_DATA SHOWN_:
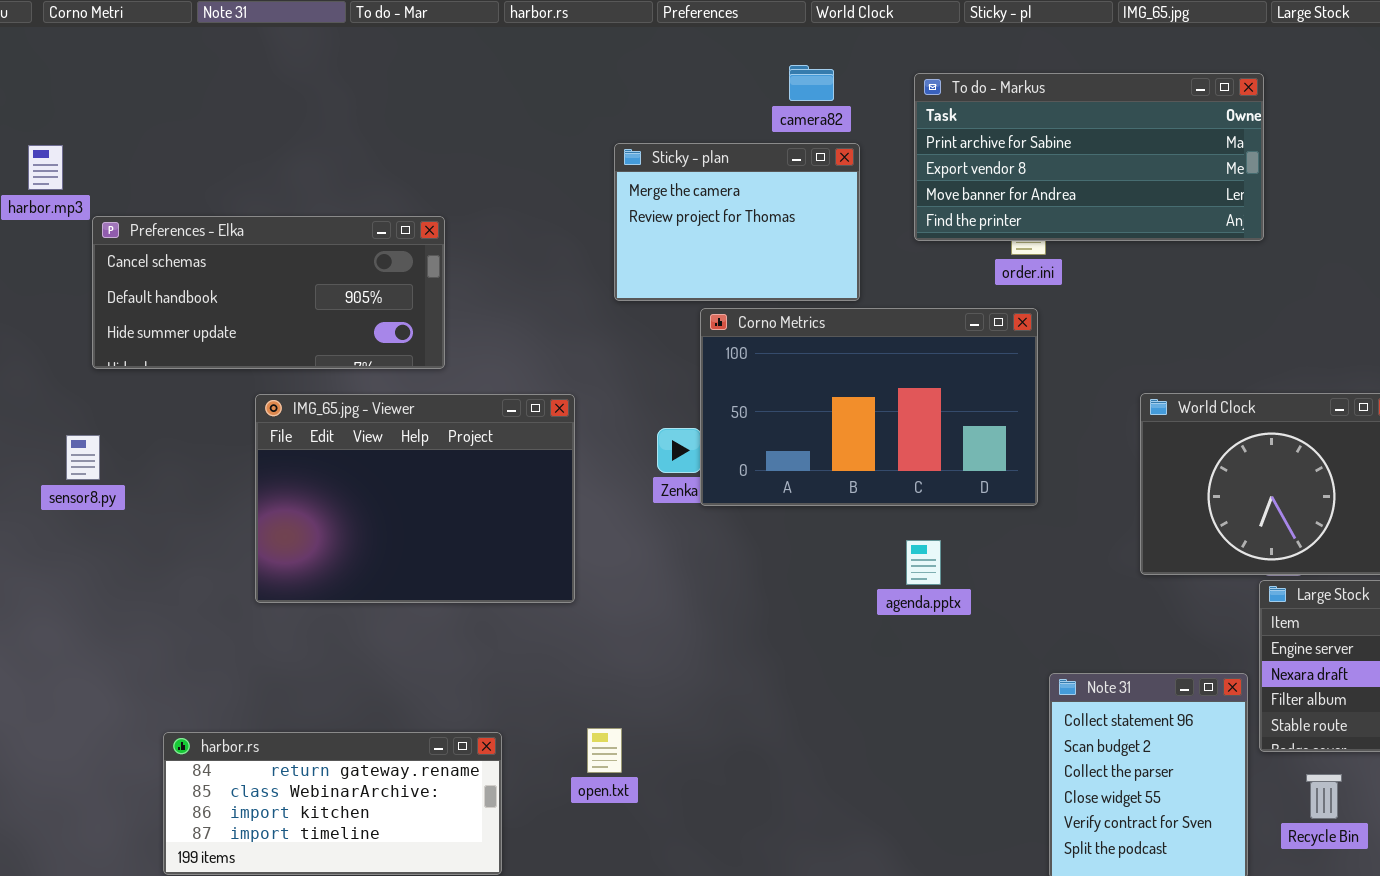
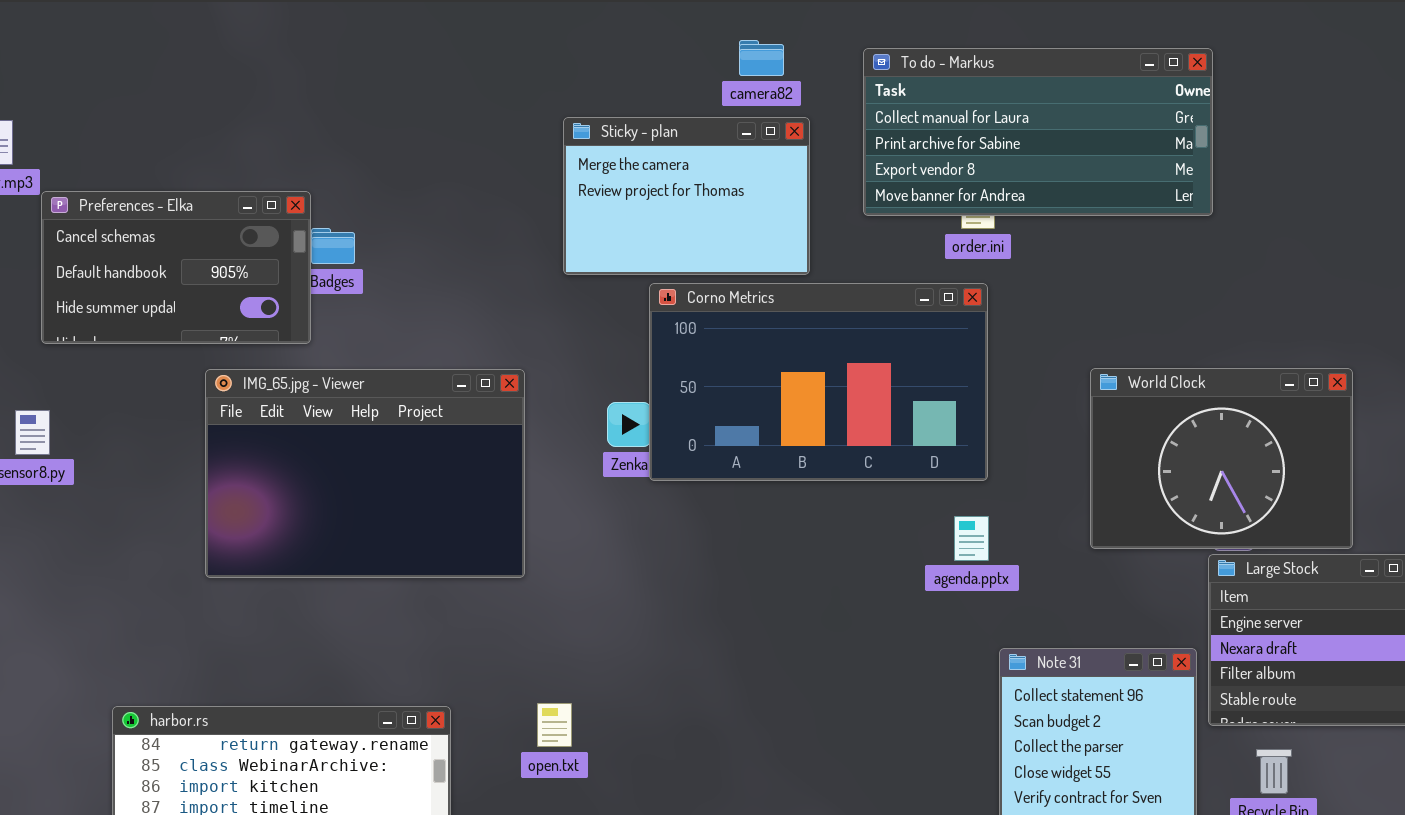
To do - Markus: [914,73,1264,241] -> [863,48,1213,216], scrolled up 1 row
Preferences - Elka: [92,216,445,369] -> [41,191,311,344], resized
agenda.pptx: [906,540,941,585] -> [954,516,989,561], moved

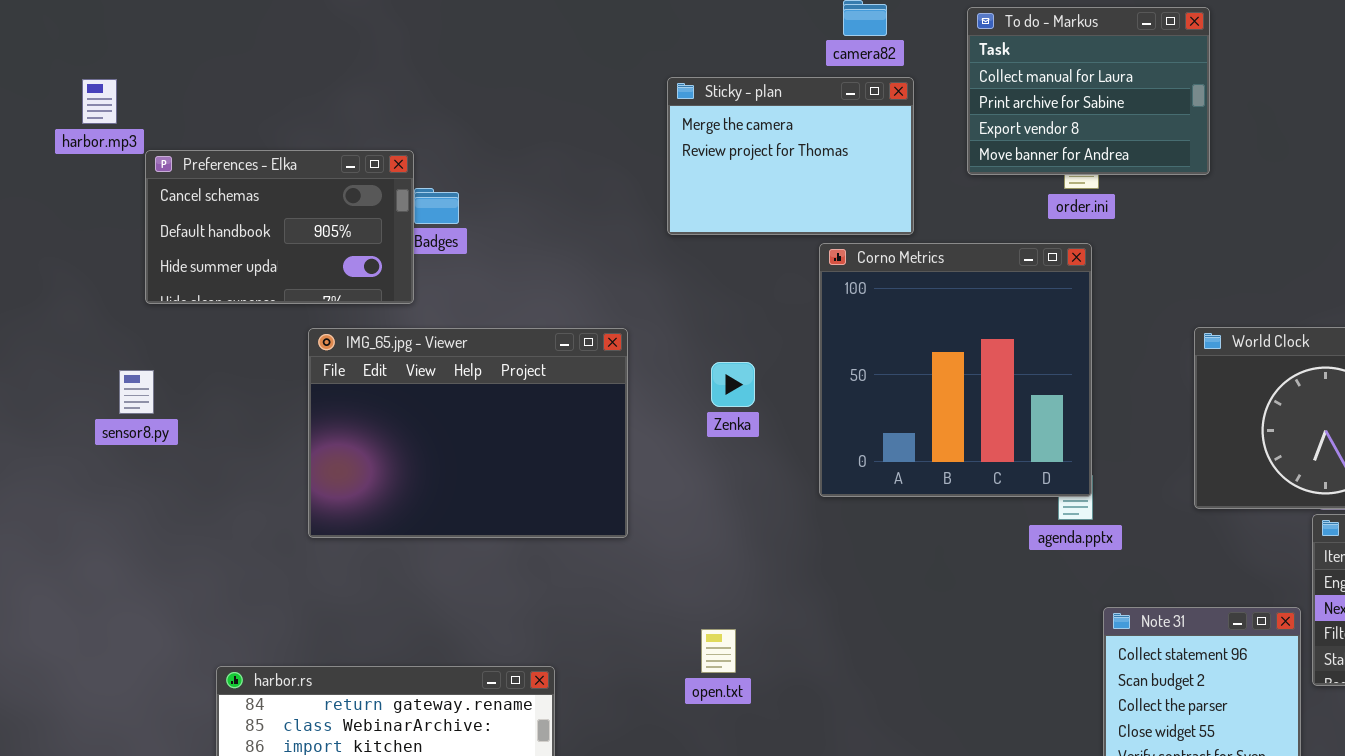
To do - Markus: [863,48,1213,216] -> [967,7,1210,175], resized
Corno Metrics: [649,283,988,481] -> [819,243,1092,497], resized
open.txt: [537,703,572,747] -> [701,629,736,673], moved

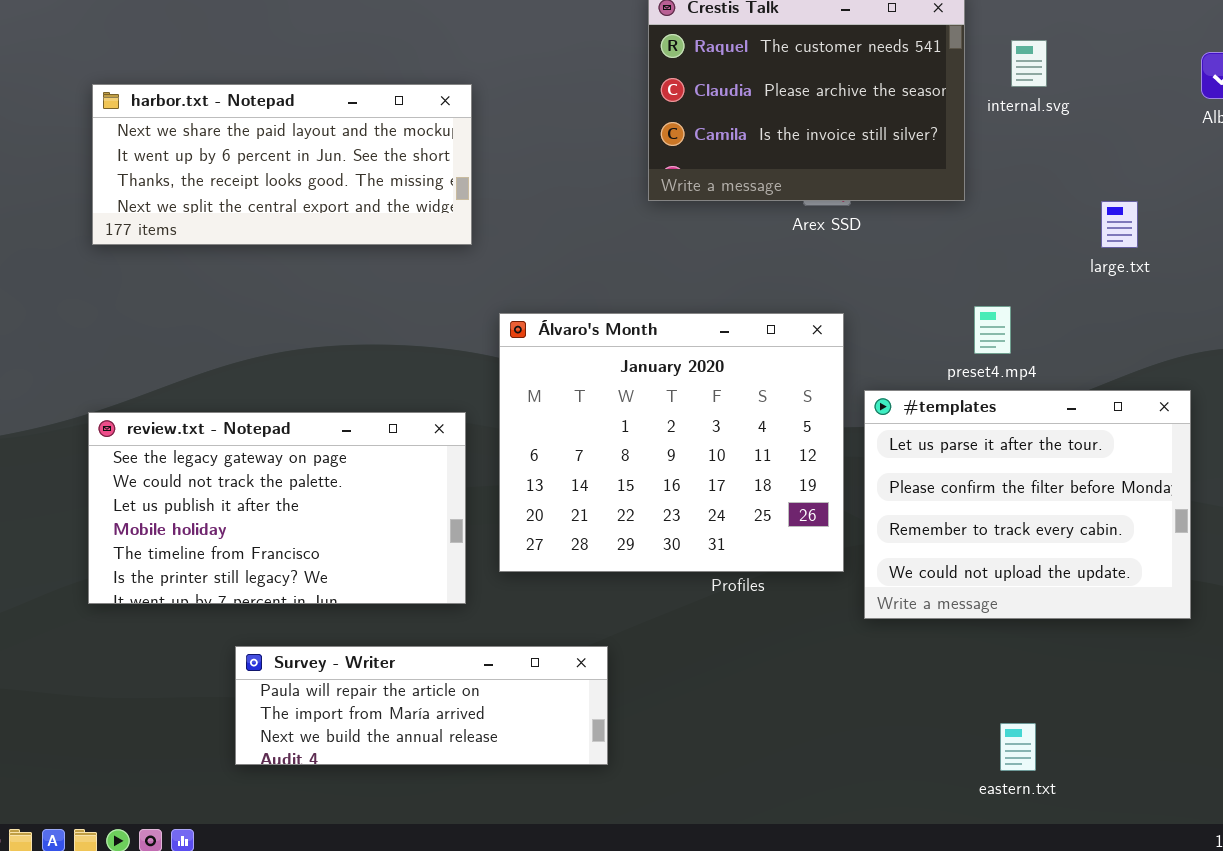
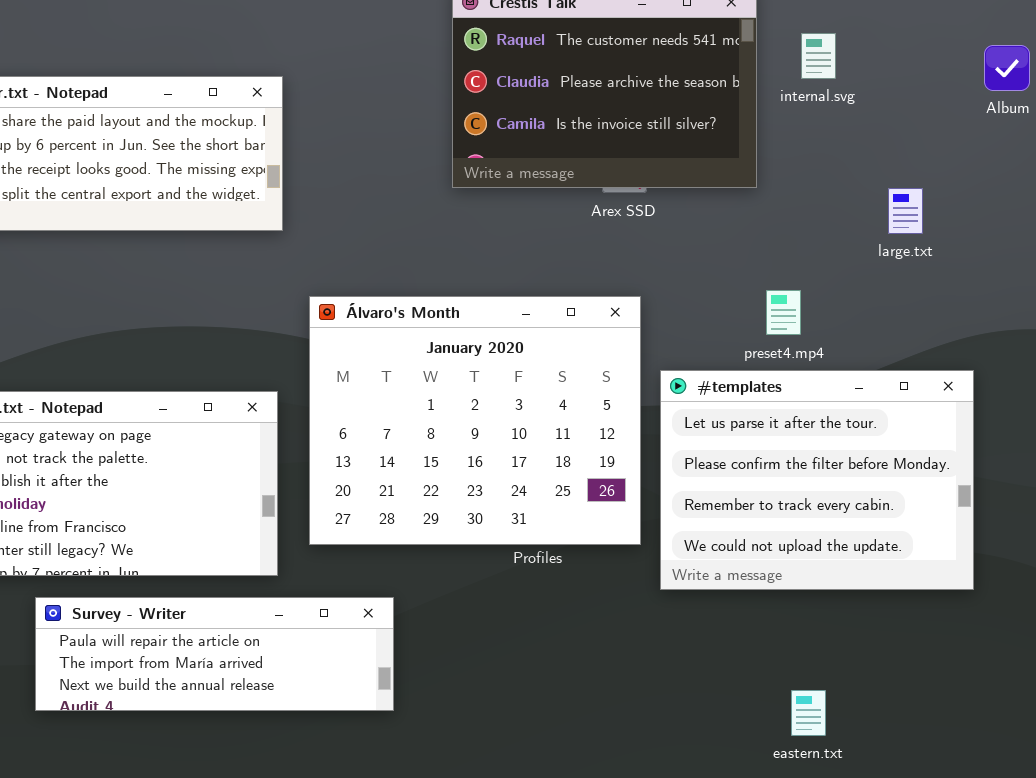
Survey - Writer: [235,646,608,765] -> [35,597,394,711], moved

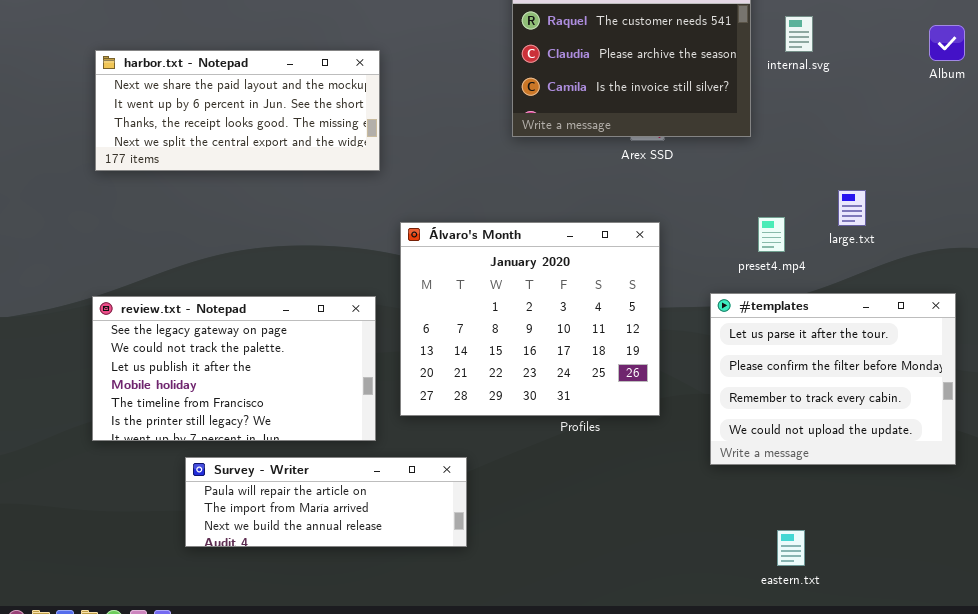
large.txt: [888,188,923,234] -> [838,190,866,226], moved
#templates: [660,370,974,590] -> [710,293,956,465], moved

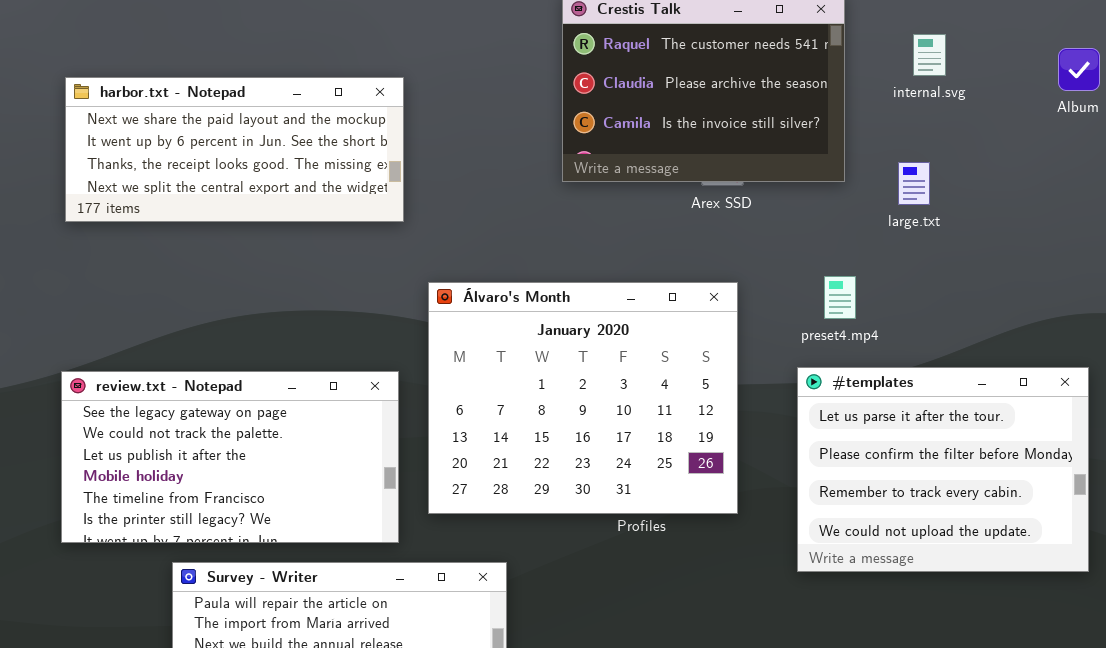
internal.svg: [785,16,813,52] -> [913,34,946,76], moved
large.txt: [838,190,866,226] -> [898,162,930,205], moved
preset4.mp4: [758,217,785,252] -> [824,276,856,319], moved

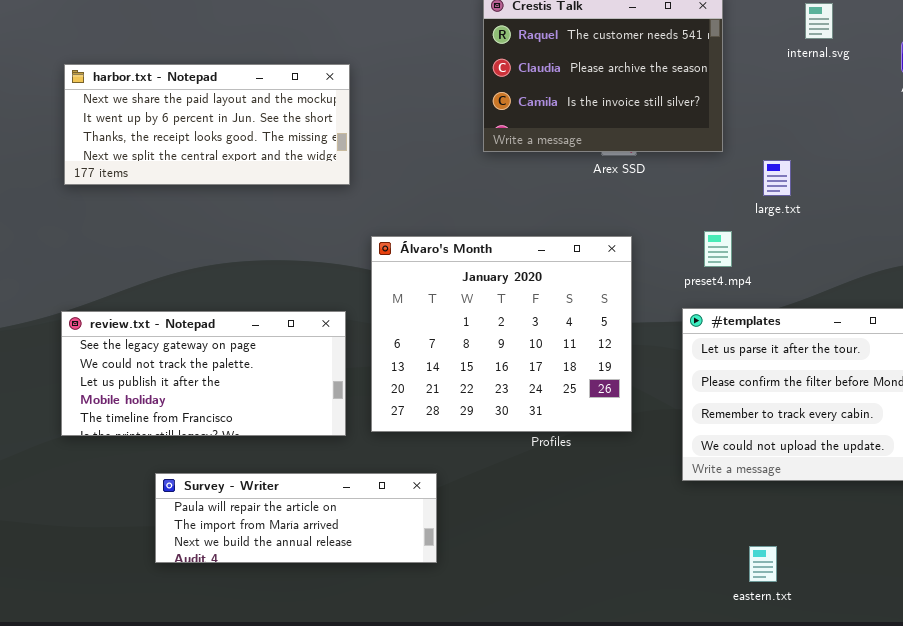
internal.svg: [913,34,946,76] -> [805,3,833,39], moved
large.txt: [898,162,930,205] -> [763,160,791,196], moved
review.txt - Notepad: [61,371,399,543] -> [61,311,346,436], resized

_WHAT TO WORK ON_:
Retype all entries exactly, without the images.

_OUTPUT BELOW_:
To do - Markus: [914,73,1264,241] -> [863,48,1213,216], scrolled up 1 row
Preferences - Elka: [92,216,445,369] -> [41,191,311,344], resized
agenda.pptx: [906,540,941,585] -> [954,516,989,561], moved

To do - Markus: [863,48,1213,216] -> [967,7,1210,175], resized
Corno Metrics: [649,283,988,481] -> [819,243,1092,497], resized
open.txt: [537,703,572,747] -> [701,629,736,673], moved

Survey - Writer: [235,646,608,765] -> [35,597,394,711], moved

large.txt: [888,188,923,234] -> [838,190,866,226], moved
#templates: [660,370,974,590] -> [710,293,956,465], moved

internal.svg: [785,16,813,52] -> [913,34,946,76], moved
large.txt: [838,190,866,226] -> [898,162,930,205], moved
preset4.mp4: [758,217,785,252] -> [824,276,856,319], moved

internal.svg: [913,34,946,76] -> [805,3,833,39], moved
large.txt: [898,162,930,205] -> [763,160,791,196], moved
review.txt - Notepad: [61,371,399,543] -> [61,311,346,436], resized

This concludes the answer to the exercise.